Study material Start Marker

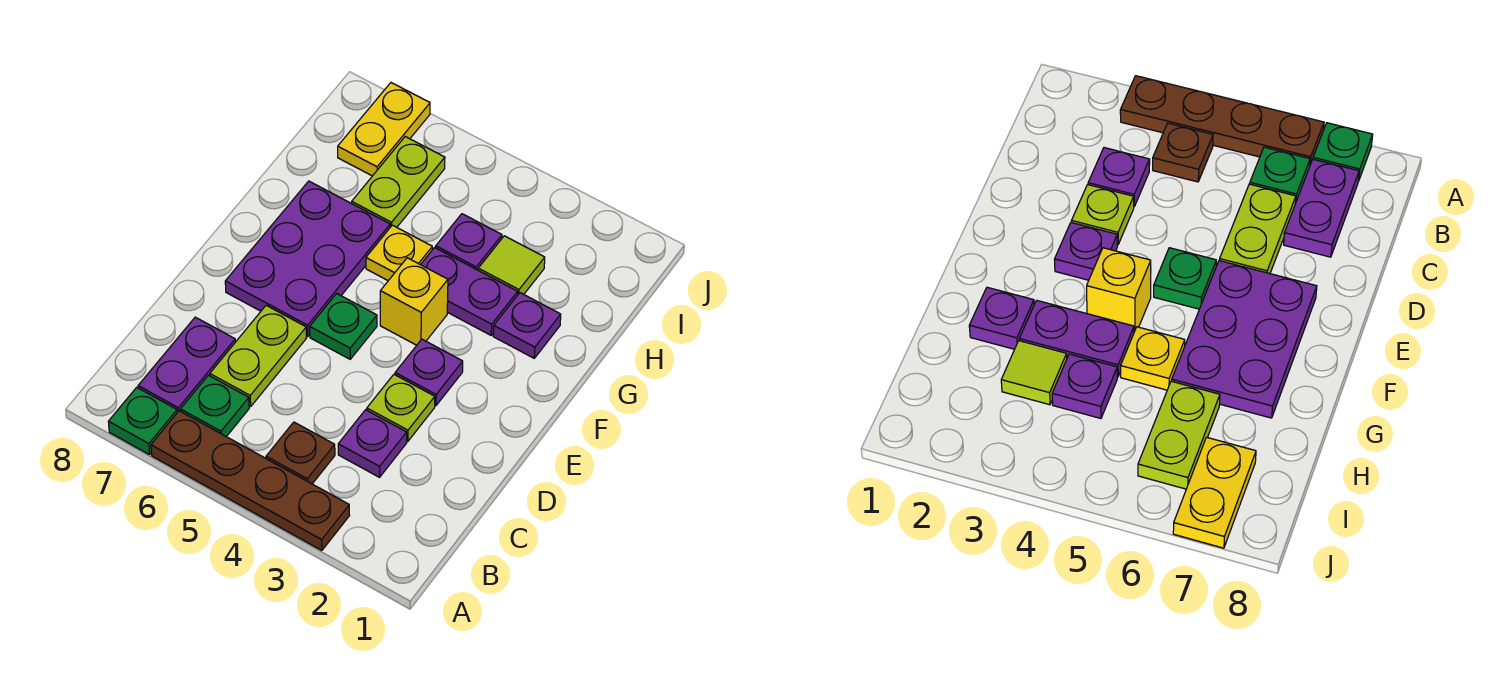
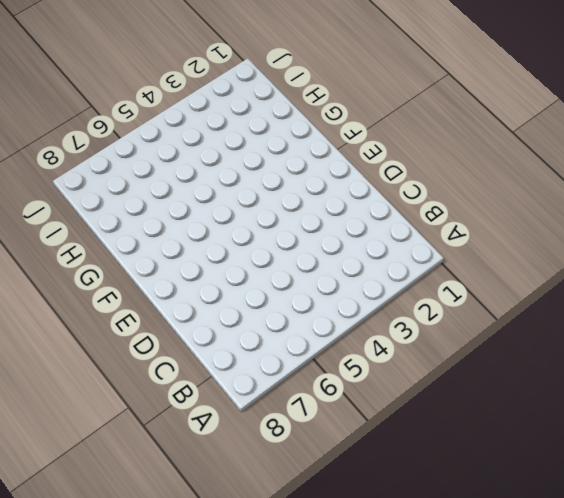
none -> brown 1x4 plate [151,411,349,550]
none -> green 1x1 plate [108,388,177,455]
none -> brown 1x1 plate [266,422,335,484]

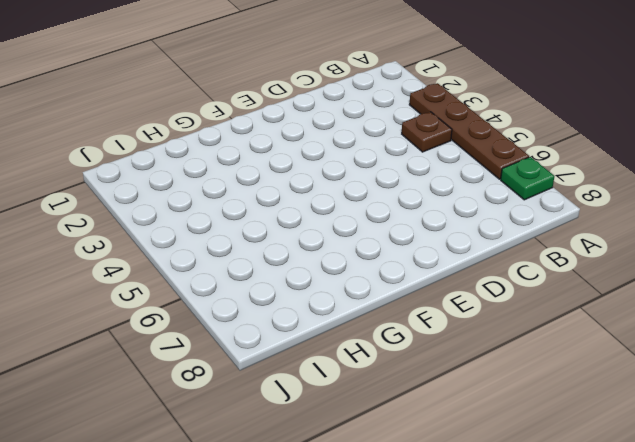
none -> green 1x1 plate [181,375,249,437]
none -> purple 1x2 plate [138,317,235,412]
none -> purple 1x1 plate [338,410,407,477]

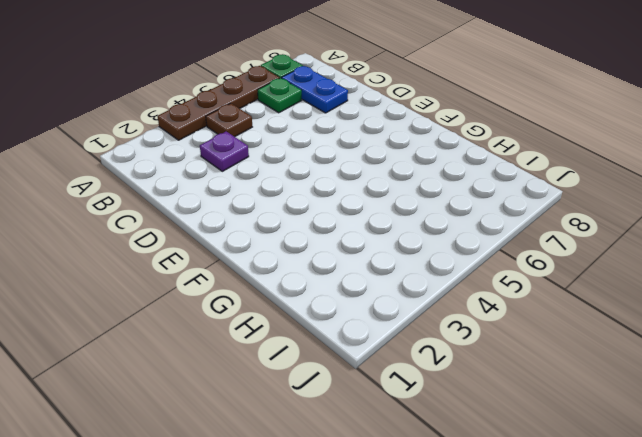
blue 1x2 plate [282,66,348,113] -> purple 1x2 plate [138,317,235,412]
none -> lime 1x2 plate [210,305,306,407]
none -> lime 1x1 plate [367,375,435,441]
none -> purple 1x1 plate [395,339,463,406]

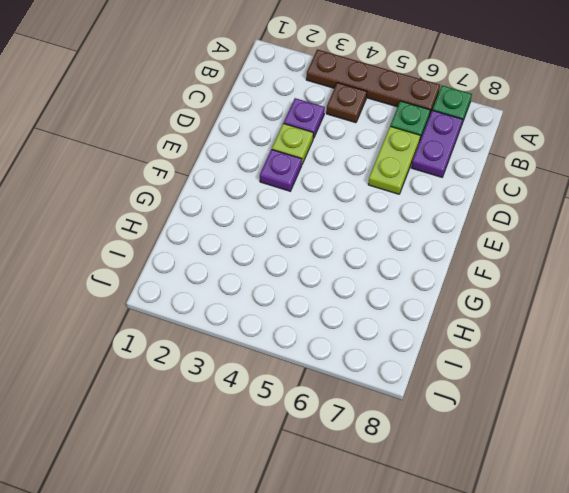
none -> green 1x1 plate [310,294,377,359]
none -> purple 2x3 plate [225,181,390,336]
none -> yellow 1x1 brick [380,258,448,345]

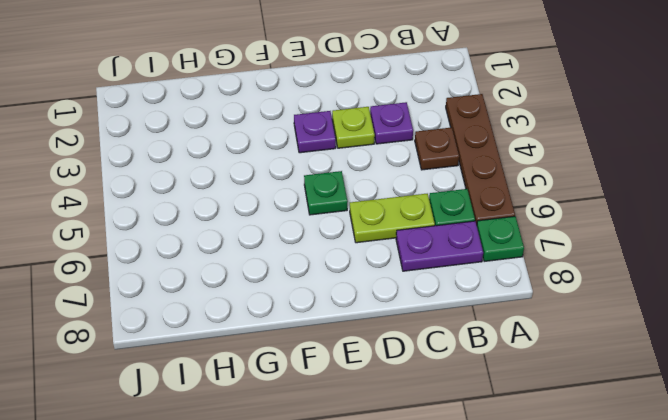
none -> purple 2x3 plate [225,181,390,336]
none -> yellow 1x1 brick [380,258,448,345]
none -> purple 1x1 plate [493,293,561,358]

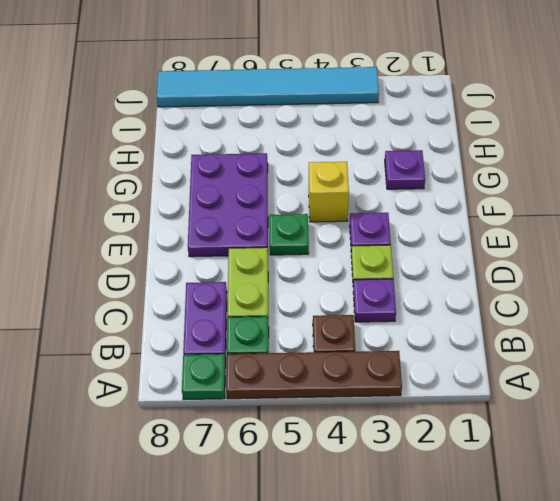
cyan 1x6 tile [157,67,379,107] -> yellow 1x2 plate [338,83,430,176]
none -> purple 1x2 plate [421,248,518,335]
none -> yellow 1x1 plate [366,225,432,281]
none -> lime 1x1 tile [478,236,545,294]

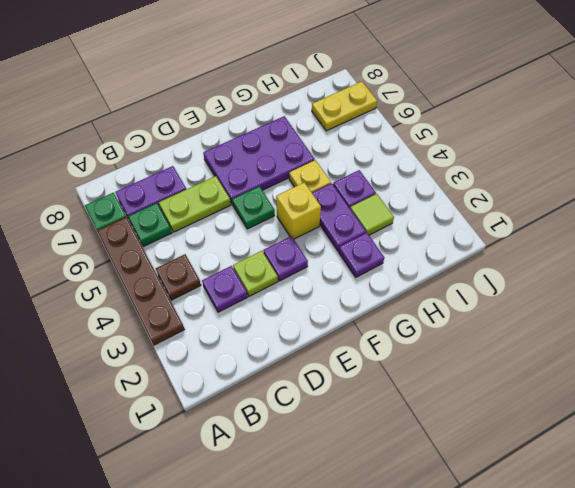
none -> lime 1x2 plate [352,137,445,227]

Study material End Marker

Pictures in the material above should be skipped; print exactly the lines from the one with "none -> brown 1x1 plate [266,422,335,484]" through the one with "none -> lime 1x1 plate [367,375,435,441]".

none -> brown 1x1 plate [266,422,335,484]

none -> green 1x1 plate [181,375,249,437]
none -> purple 1x2 plate [138,317,235,412]
none -> purple 1x1 plate [338,410,407,477]

blue 1x2 plate [282,66,348,113] -> purple 1x2 plate [138,317,235,412]
none -> lime 1x2 plate [210,305,306,407]
none -> lime 1x1 plate [367,375,435,441]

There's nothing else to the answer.